_Excerpted records_:

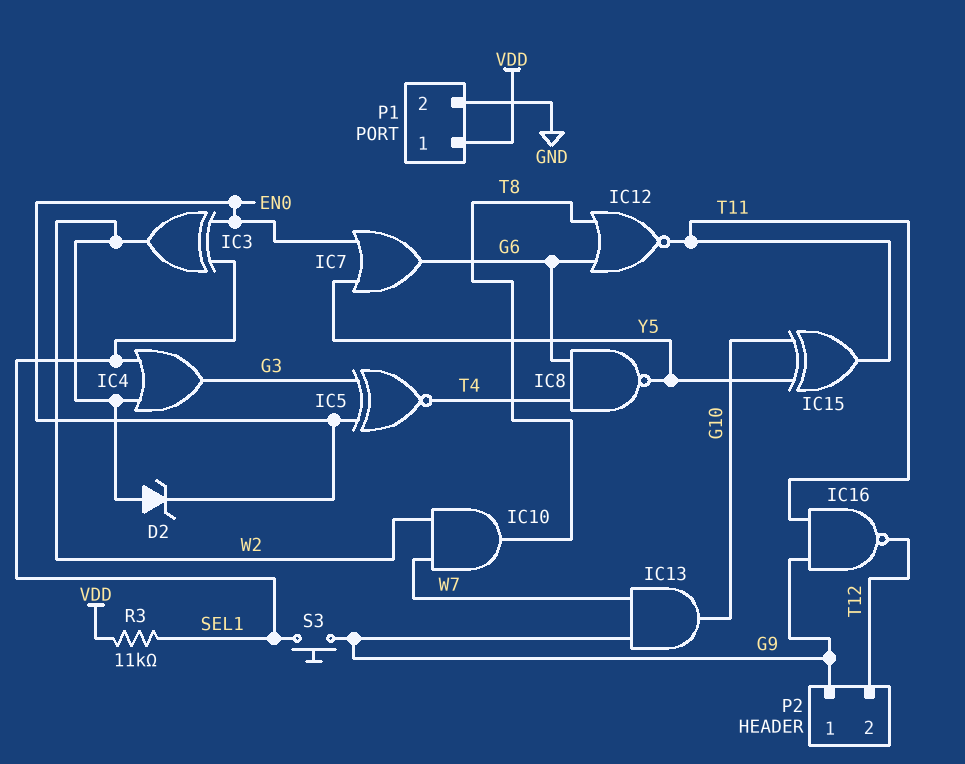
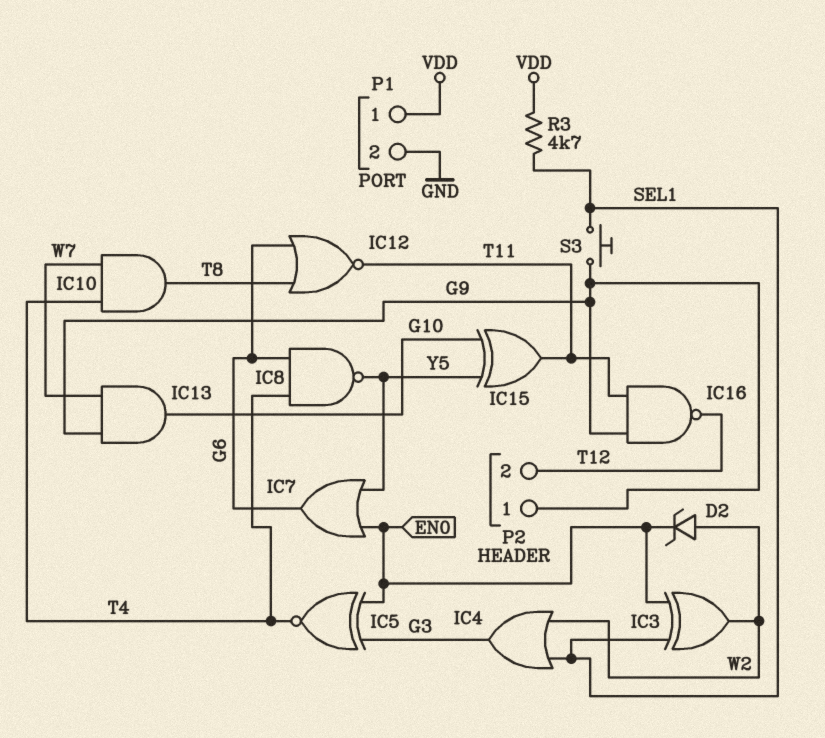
IC10: AND (in W2, in W7, out T8) -> AND (in T4, in W7, out T8)
R3: 11k (SEL1, VDD) -> 4.7k (SEL1, VDD)

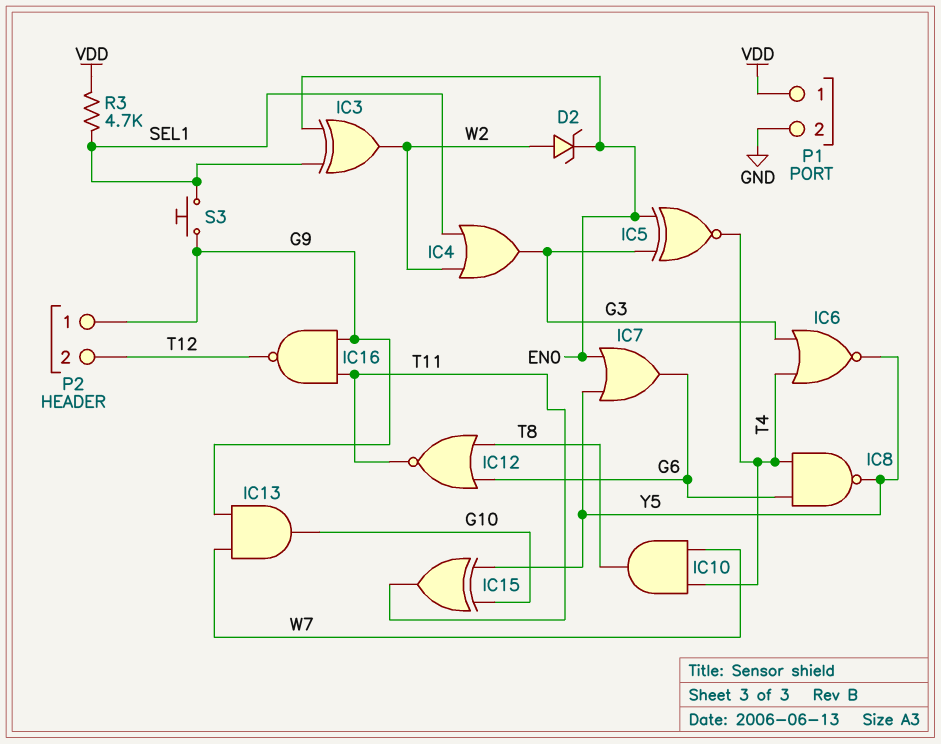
IC6: none -> NOR (in G3, in T4, out Y5)

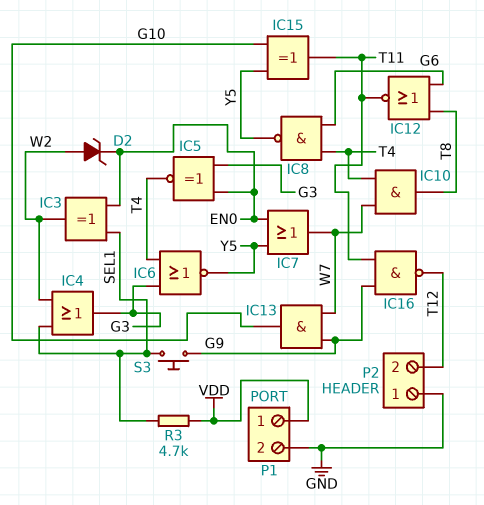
IC7: OR (in EN0, in Y5, out G6) -> OR (in EN0, in Y5, out W7)
P2 pin 1: G9 -> GND

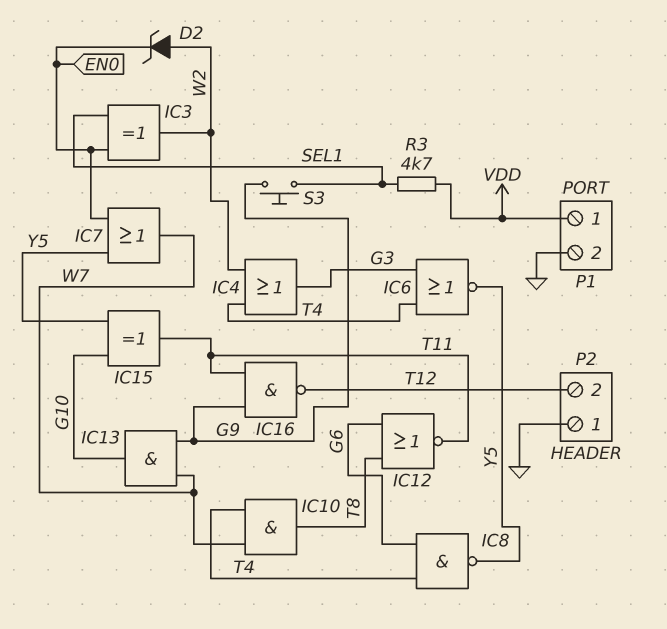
IC4: OR (in SEL1, in W2, out G3) -> OR (in T4, in W2, out G3)
IC5: XNOR (in EN0, in G3, out T4) -> none

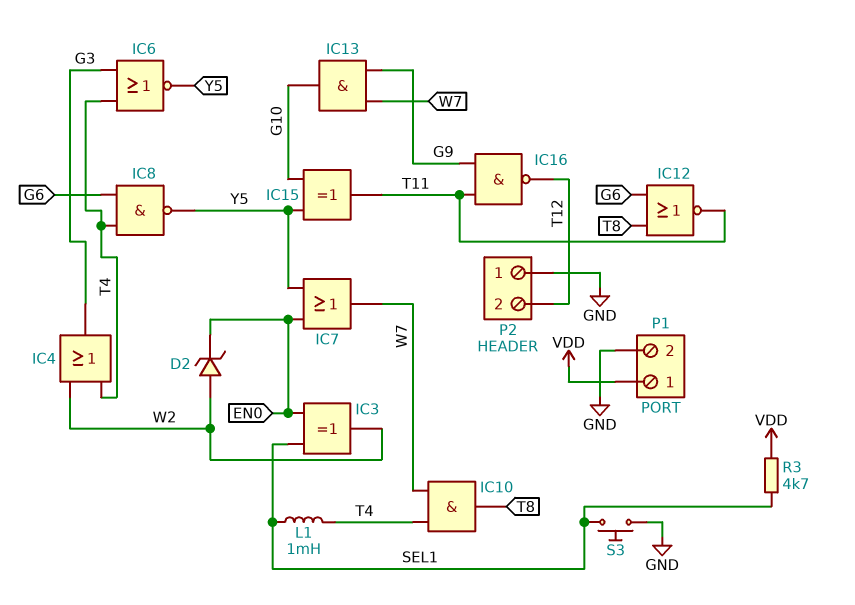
L1: none -> 1mH (SEL1, T4)
S3: button (G9, SEL1) -> button (GND, SEL1)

_Task_:
Across the whole listing above, find every line with the string "none" and copy it.

_Output below_:
IC6: none -> NOR (in G3, in T4, out Y5)
IC5: XNOR (in EN0, in G3, out T4) -> none
L1: none -> 1mH (SEL1, T4)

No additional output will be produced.